▶ Supplied material
-*-*-

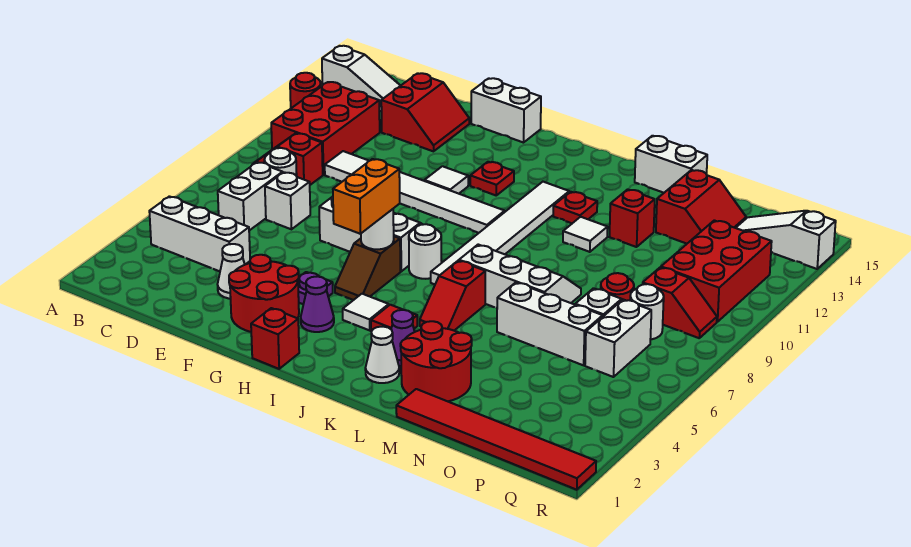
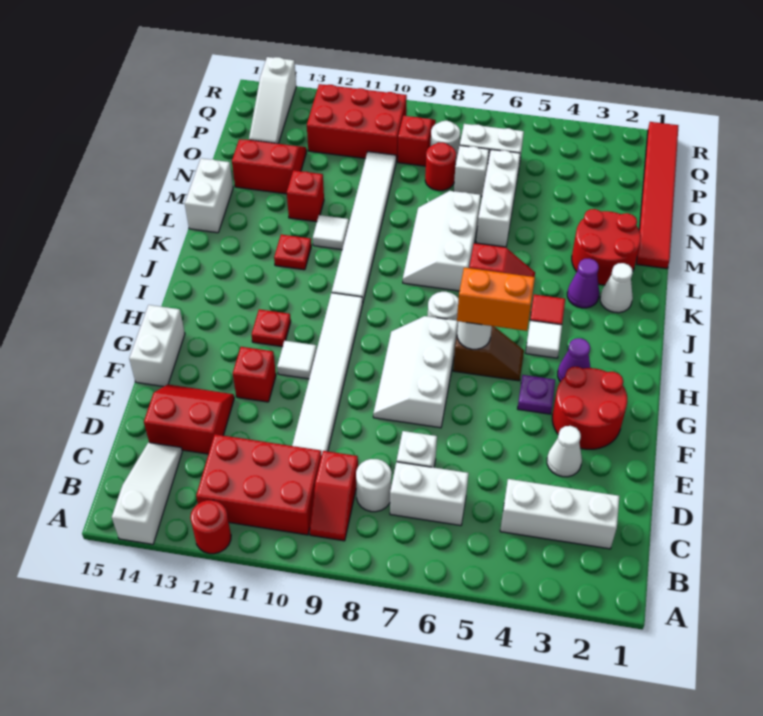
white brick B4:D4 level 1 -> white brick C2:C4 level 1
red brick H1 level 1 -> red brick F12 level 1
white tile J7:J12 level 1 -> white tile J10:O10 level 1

-*-*-

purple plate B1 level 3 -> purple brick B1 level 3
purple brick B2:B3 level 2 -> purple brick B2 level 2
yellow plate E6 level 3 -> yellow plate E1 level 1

-*-*-

▶ Work to be completed
As listed above, the lines from the line with "white brick B4:D4" to the line with "white tile J7:J12" are to be echoed exactly, with both ends included and nothing added.

▶ Task output
white brick B4:D4 level 1 -> white brick C2:C4 level 1
red brick H1 level 1 -> red brick F12 level 1
white tile J7:J12 level 1 -> white tile J10:O10 level 1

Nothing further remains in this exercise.